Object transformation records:
------------------------------------------------

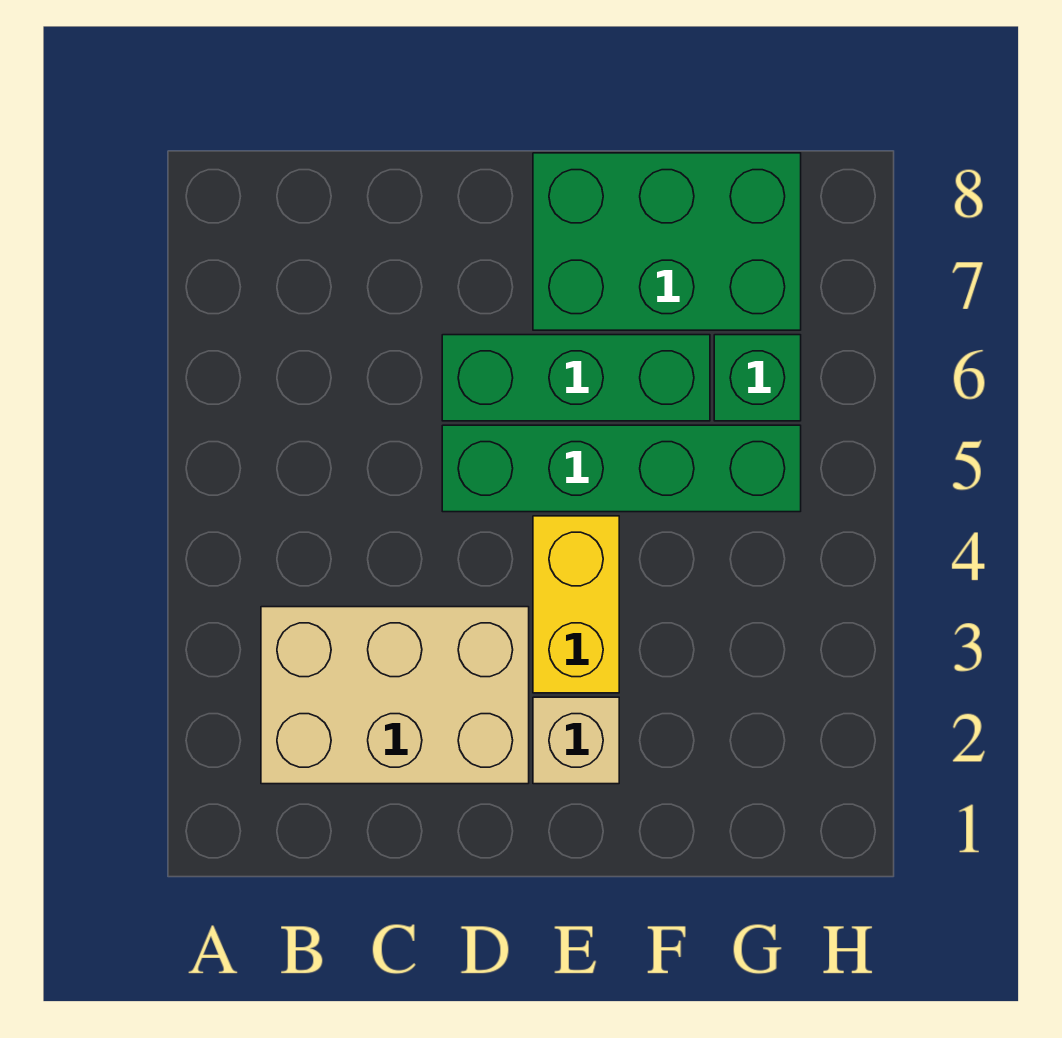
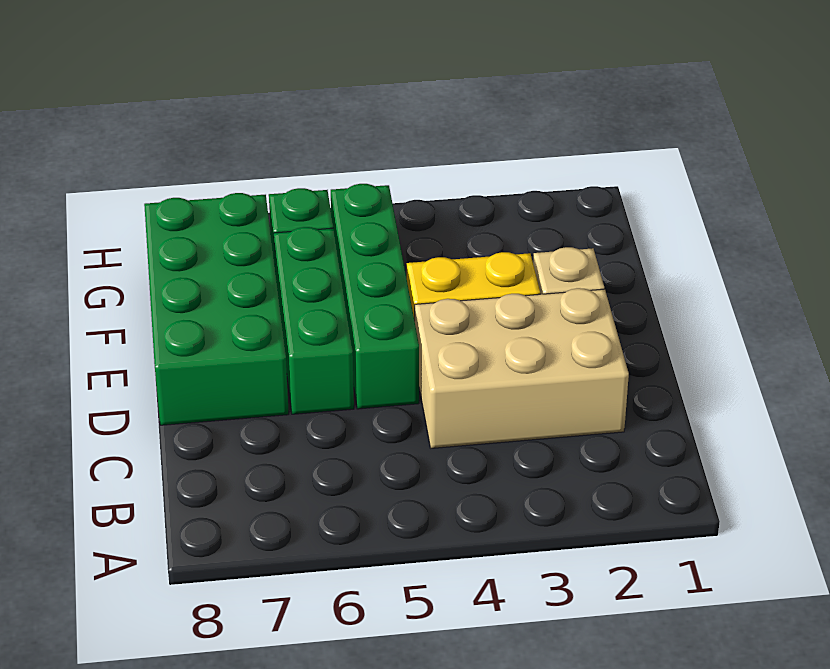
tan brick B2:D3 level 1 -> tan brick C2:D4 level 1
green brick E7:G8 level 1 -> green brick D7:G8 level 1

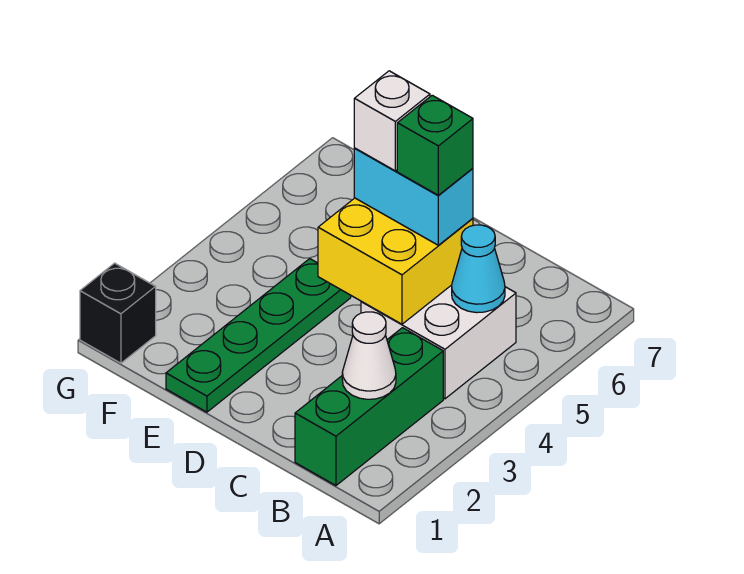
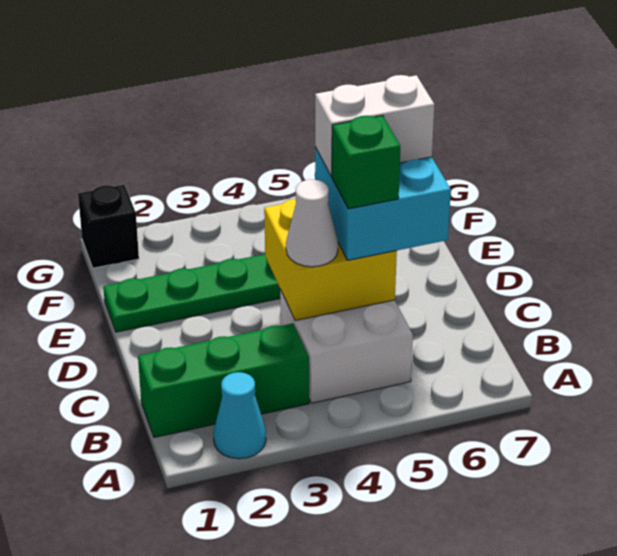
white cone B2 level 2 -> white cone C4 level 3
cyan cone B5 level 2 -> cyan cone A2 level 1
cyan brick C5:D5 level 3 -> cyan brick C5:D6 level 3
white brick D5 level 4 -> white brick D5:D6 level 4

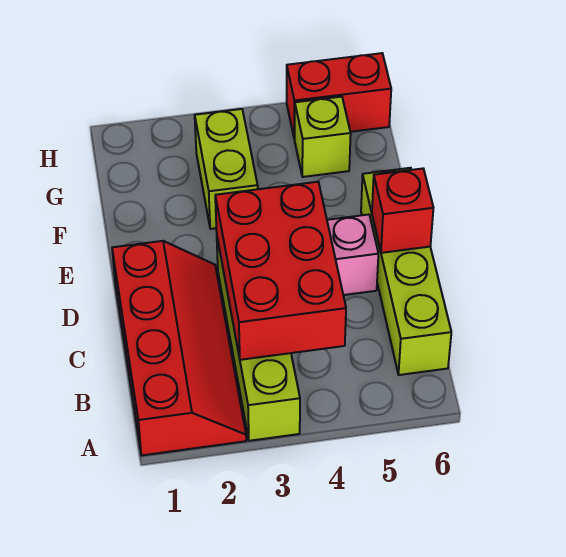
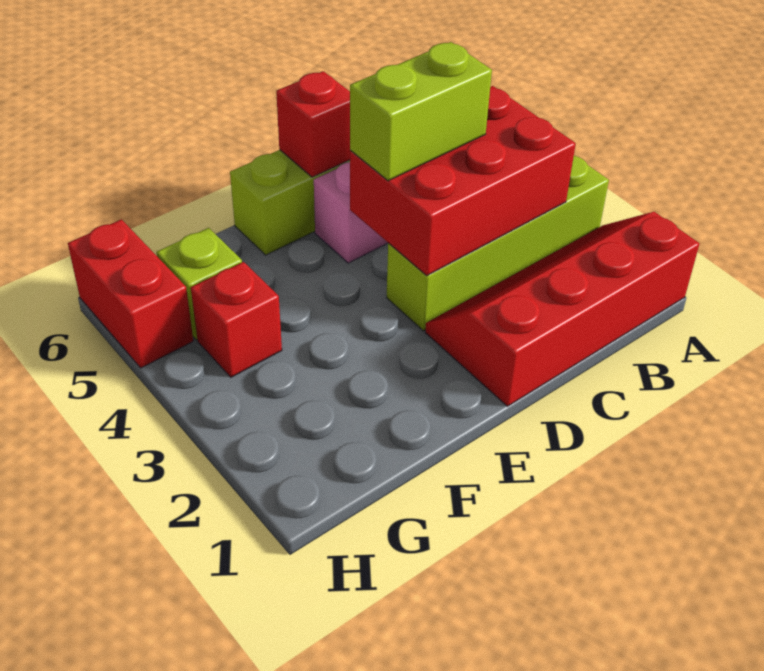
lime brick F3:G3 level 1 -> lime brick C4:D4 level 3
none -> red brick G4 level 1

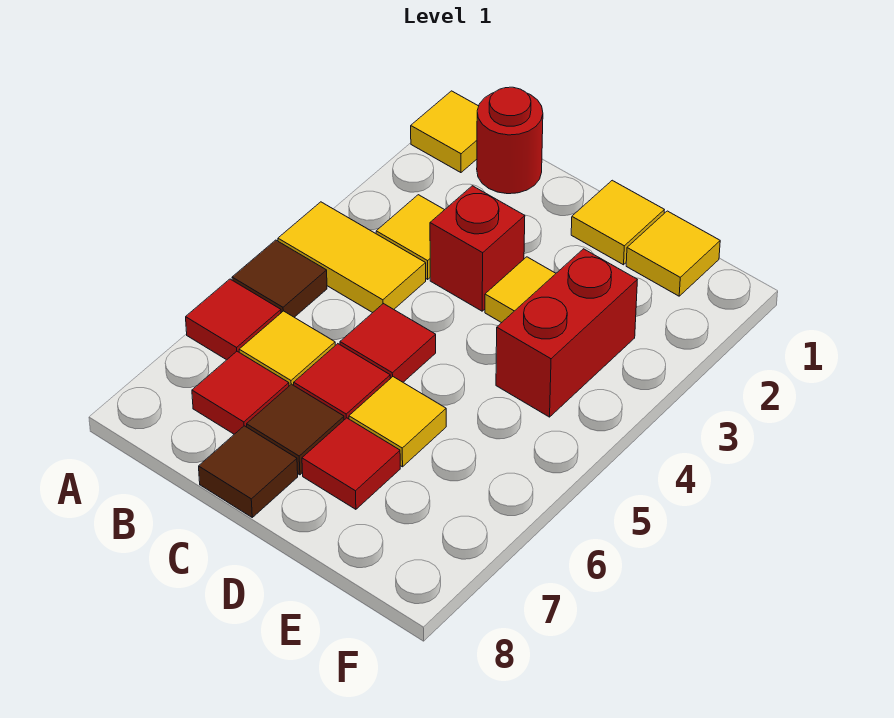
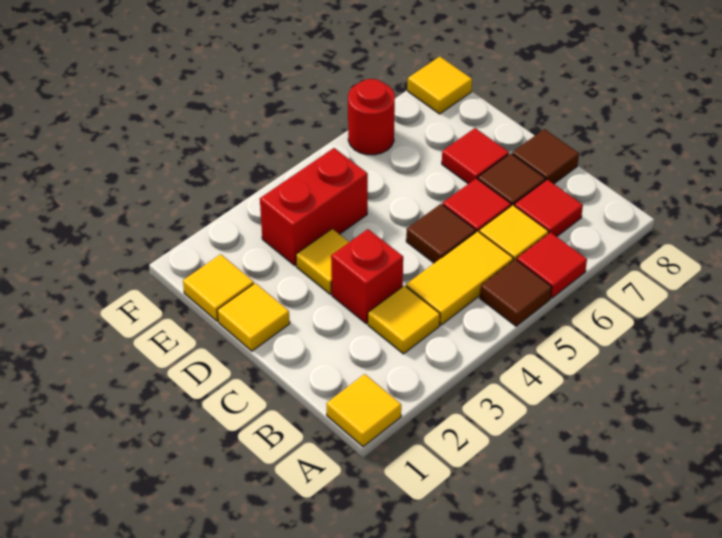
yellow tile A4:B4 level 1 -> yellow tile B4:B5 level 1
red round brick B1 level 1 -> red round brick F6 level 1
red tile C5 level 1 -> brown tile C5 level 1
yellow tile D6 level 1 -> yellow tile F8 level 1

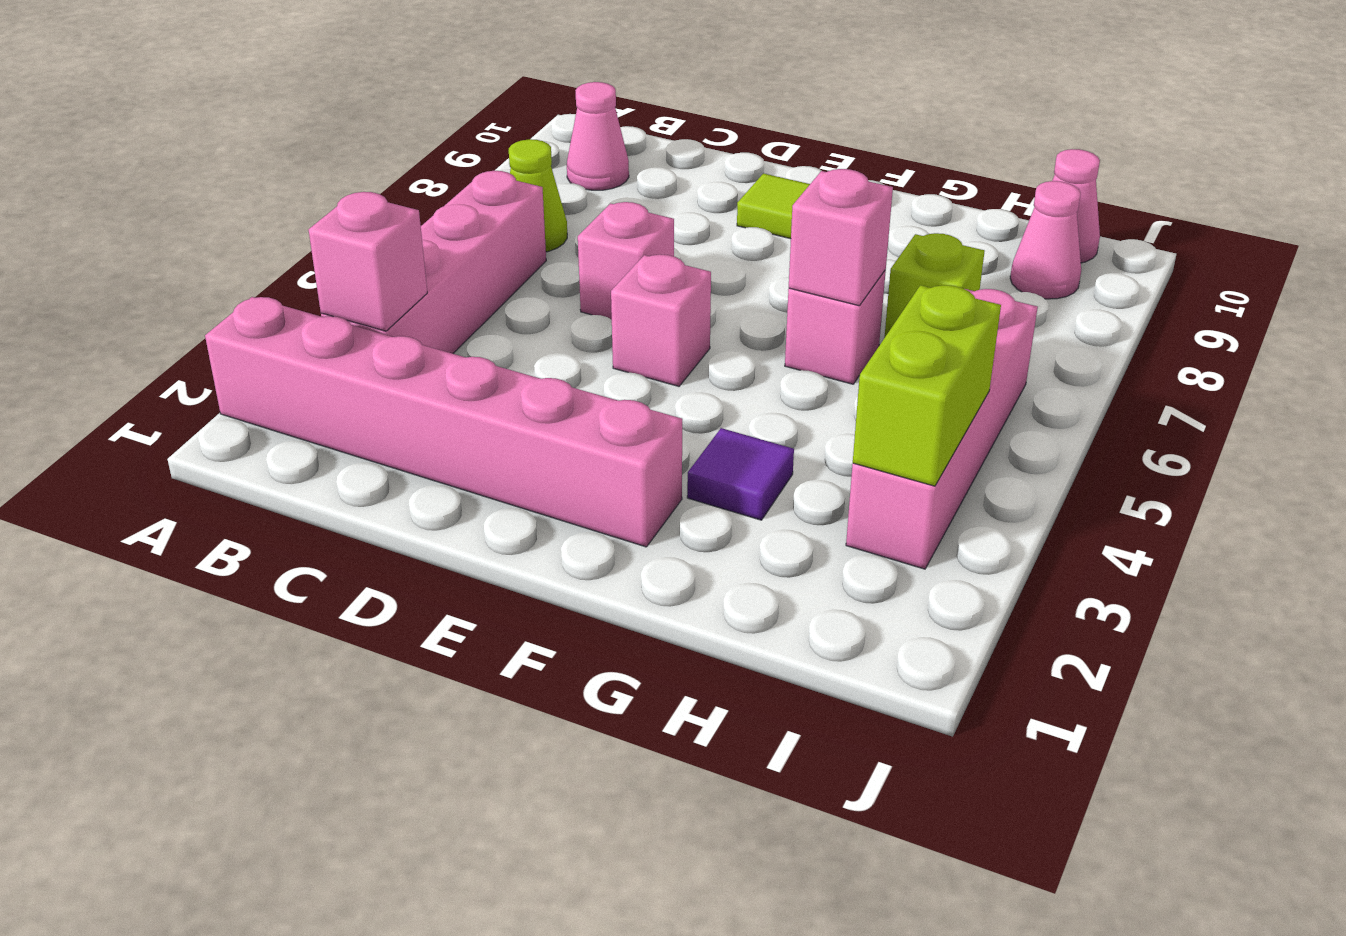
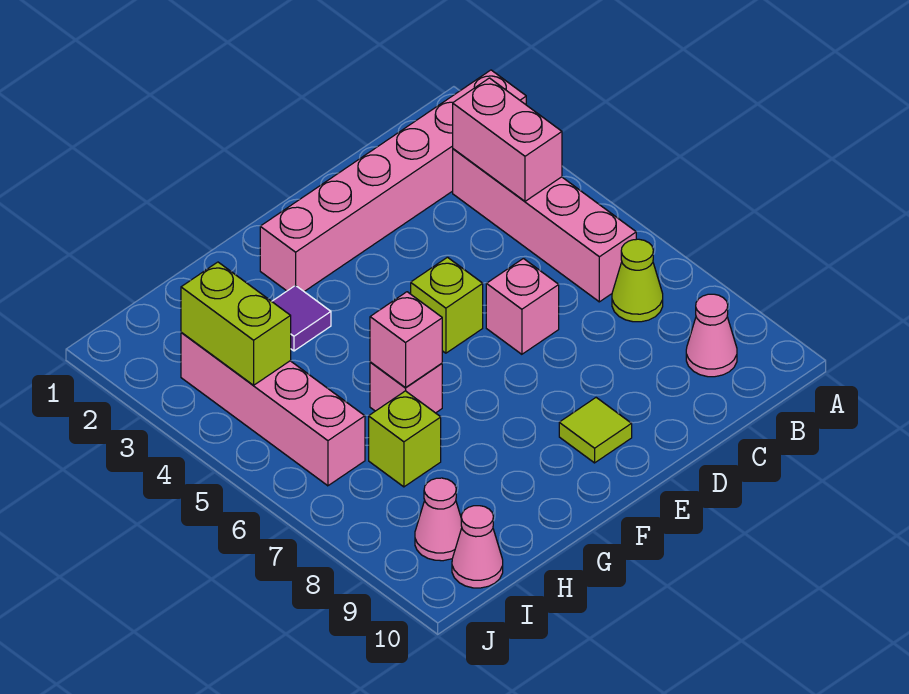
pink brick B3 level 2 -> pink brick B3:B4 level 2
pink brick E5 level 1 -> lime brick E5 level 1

------------------------------------------------

# WHAT YOU ARE ASKED TO DO:
With the pictures removed, return all the entries exactly.

# ANSWER SECTION:
tan brick B2:D3 level 1 -> tan brick C2:D4 level 1
green brick E7:G8 level 1 -> green brick D7:G8 level 1

white cone B2 level 2 -> white cone C4 level 3
cyan cone B5 level 2 -> cyan cone A2 level 1
cyan brick C5:D5 level 3 -> cyan brick C5:D6 level 3
white brick D5 level 4 -> white brick D5:D6 level 4

lime brick F3:G3 level 1 -> lime brick C4:D4 level 3
none -> red brick G4 level 1

yellow tile A4:B4 level 1 -> yellow tile B4:B5 level 1
red round brick B1 level 1 -> red round brick F6 level 1
red tile C5 level 1 -> brown tile C5 level 1
yellow tile D6 level 1 -> yellow tile F8 level 1

pink brick B3 level 2 -> pink brick B3:B4 level 2
pink brick E5 level 1 -> lime brick E5 level 1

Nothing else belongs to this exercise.